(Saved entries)

● ● ● ●

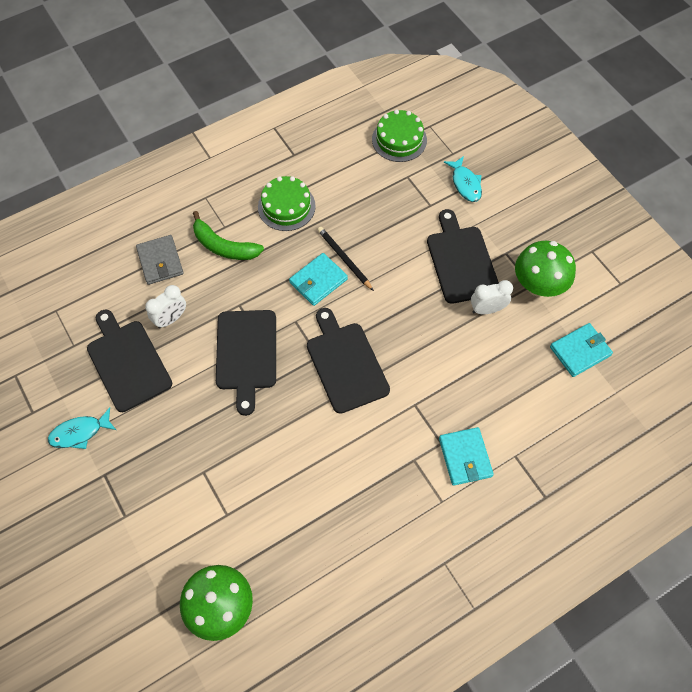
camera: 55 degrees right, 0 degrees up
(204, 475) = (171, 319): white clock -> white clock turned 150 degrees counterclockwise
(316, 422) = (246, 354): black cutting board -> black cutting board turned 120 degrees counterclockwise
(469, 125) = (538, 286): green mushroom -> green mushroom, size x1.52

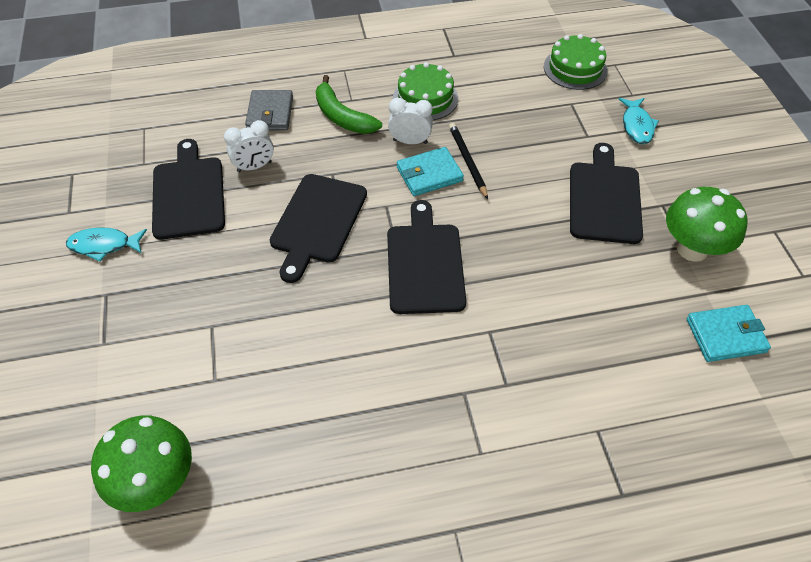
camera: 20 degrees right, 10 degrees down
(465, 457) = (531, 411): turquoise wallet -> none
(487, 309) = (618, 256): white clock -> white clock (410, 141)

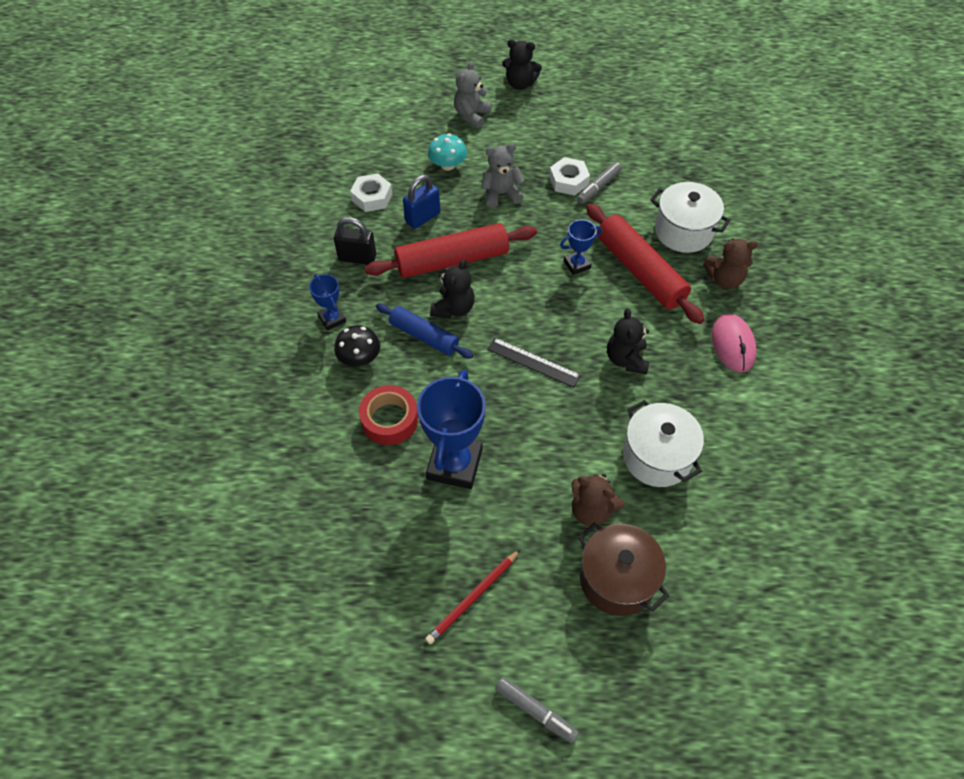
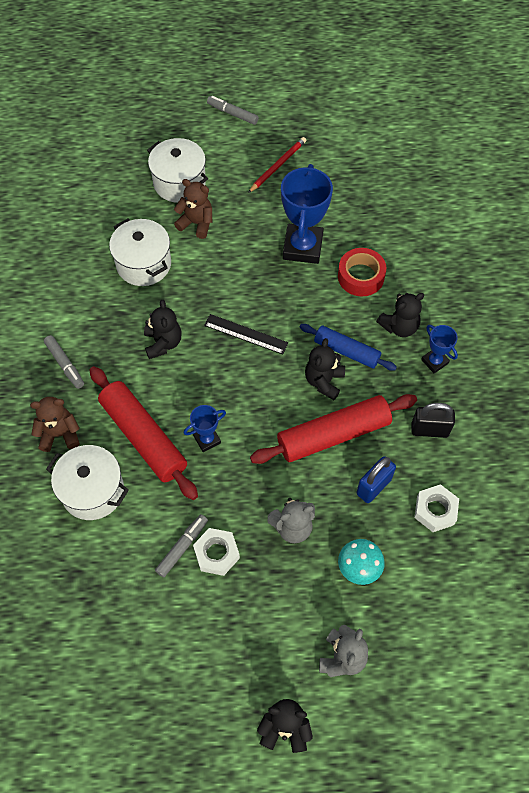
camera: 175 degrees right, 5 degrees up
(359, 358) = (399, 326): black mushroom -> black teddy bear
(617, 579) = (179, 183): brown pot -> white pot
(732, 344) = (65, 364): pink mouse -> grey marker

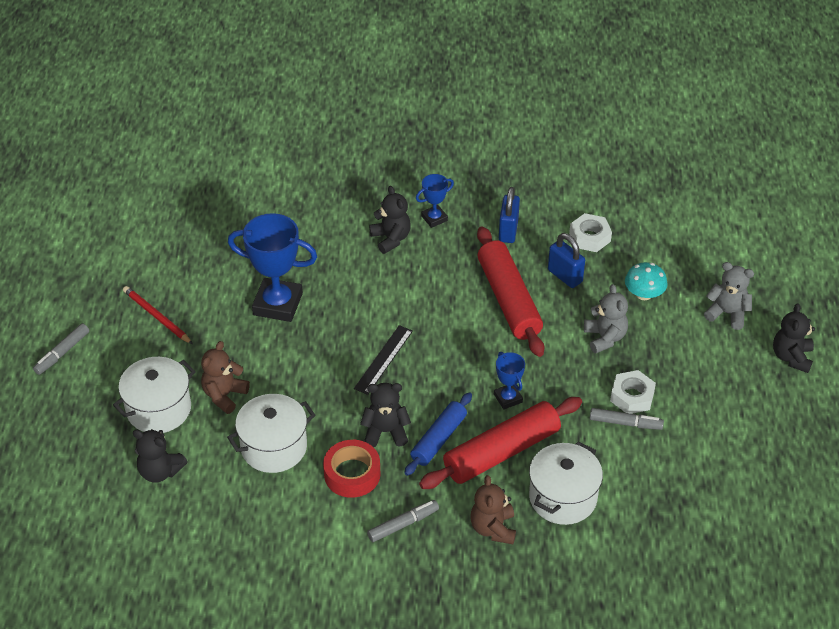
camera: 85 degrees left, 15 degrees down
(182, 547) = (625, 423): grey marker -> grey marker turned 150 degrees clockwise
(324, 381) = (448, 301): black teddy bear -> black teddy bear (160, 471)
(346, 351) = (415, 281): blue rolling pin -> blue rolling pin (438, 439)
(361, 276) = (325, 261): red tape -> red tape (352, 474)
(429, 430) = (508, 231): black padlock -> blue padlock

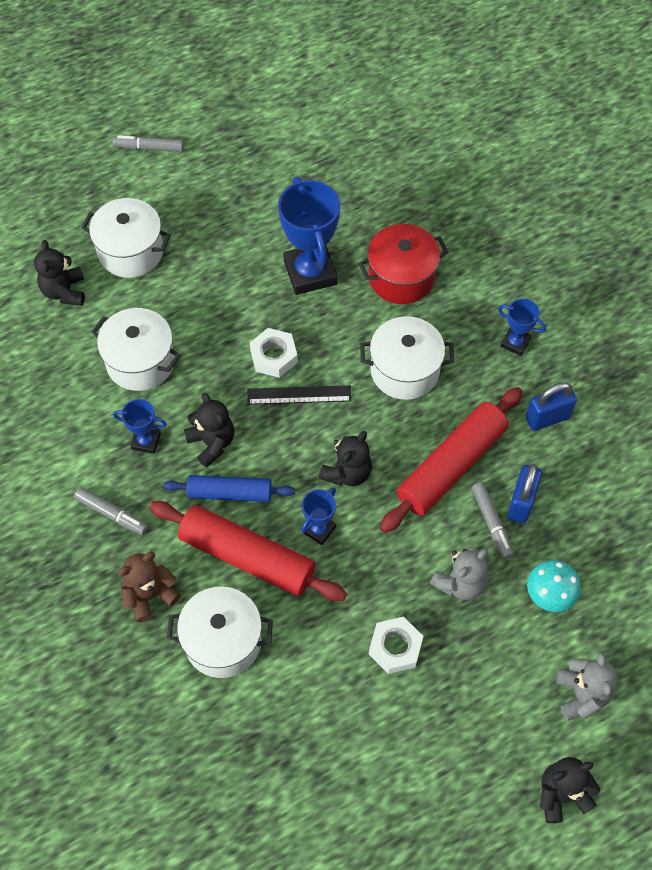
camera: 60 degrees right, 15 degrees up
(157, 317) = (233, 190): red pencil -> none
(224, 395) = (176, 291): brown teddy bear -> none
(327, 254) = (401, 277): none -> red pot
(352, 474) = (146, 441): red tape -> blue trophy
(391, 239) = (459, 320): black teddy bear -> black teddy bear (347, 472)
(410, 289) = (404, 370): none -> white pot
(590, 237) = (596, 500): white nut -> white nut (274, 356)
(625, 423) = (355, 657): grey marker -> grey marker (491, 523)

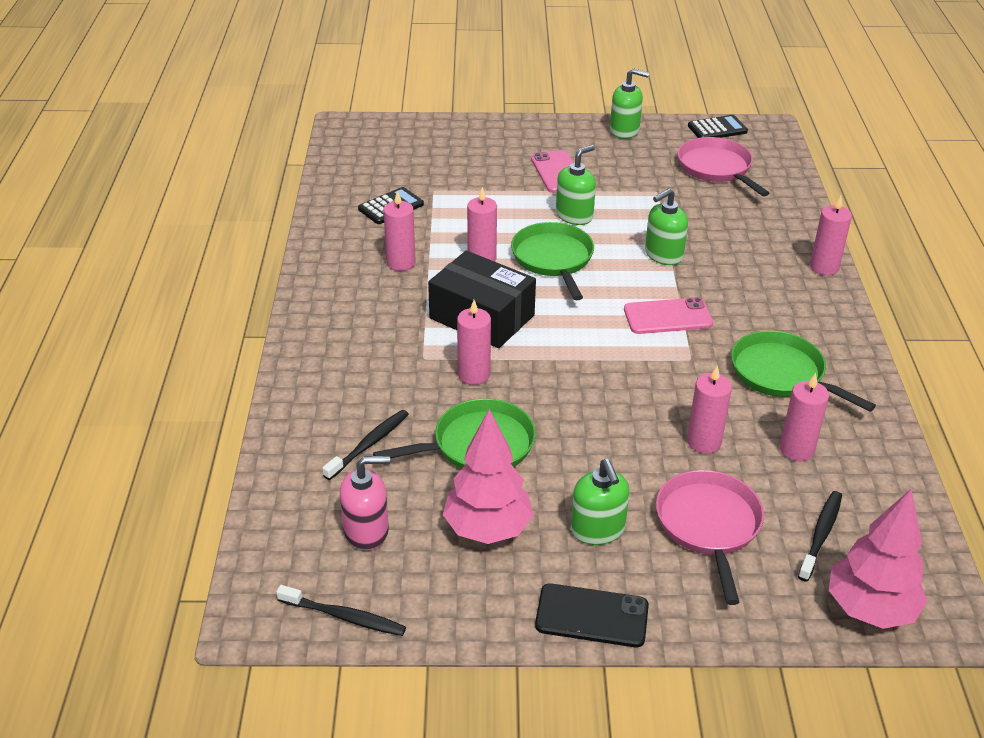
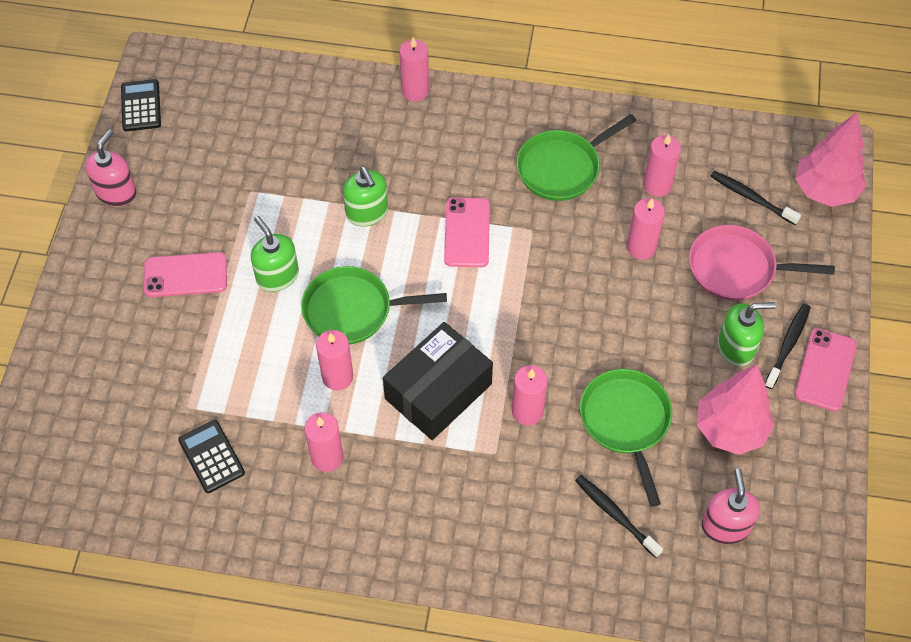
camera: 80 degrees left, 20 degrees up
(344, 617) = (820, 551): black toothbrush -> black toothbrush (788, 345)
(592, 616) = (825, 370): black phone -> pink phone
(624, 131) = (116, 192): green soap dispenser -> pink soap dispenser
(716, 168) = (220, 128): pink pan -> none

● ● ● ●

Write back the stretch of lines above that begins with the line holding "(346, 351) = (415, 281): blue" and ends with the line holding "(157, 317) = (233, 190): red pencil -> none", both included, exactly as written. Pictures stay out.

Response area:
(346, 351) = (415, 281): blue rolling pin -> blue rolling pin (438, 439)
(361, 276) = (325, 261): red tape -> red tape (352, 474)
(429, 430) = (508, 231): black padlock -> blue padlock

camera: 60 degrees right, 15 degrees up
(157, 317) = (233, 190): red pencil -> none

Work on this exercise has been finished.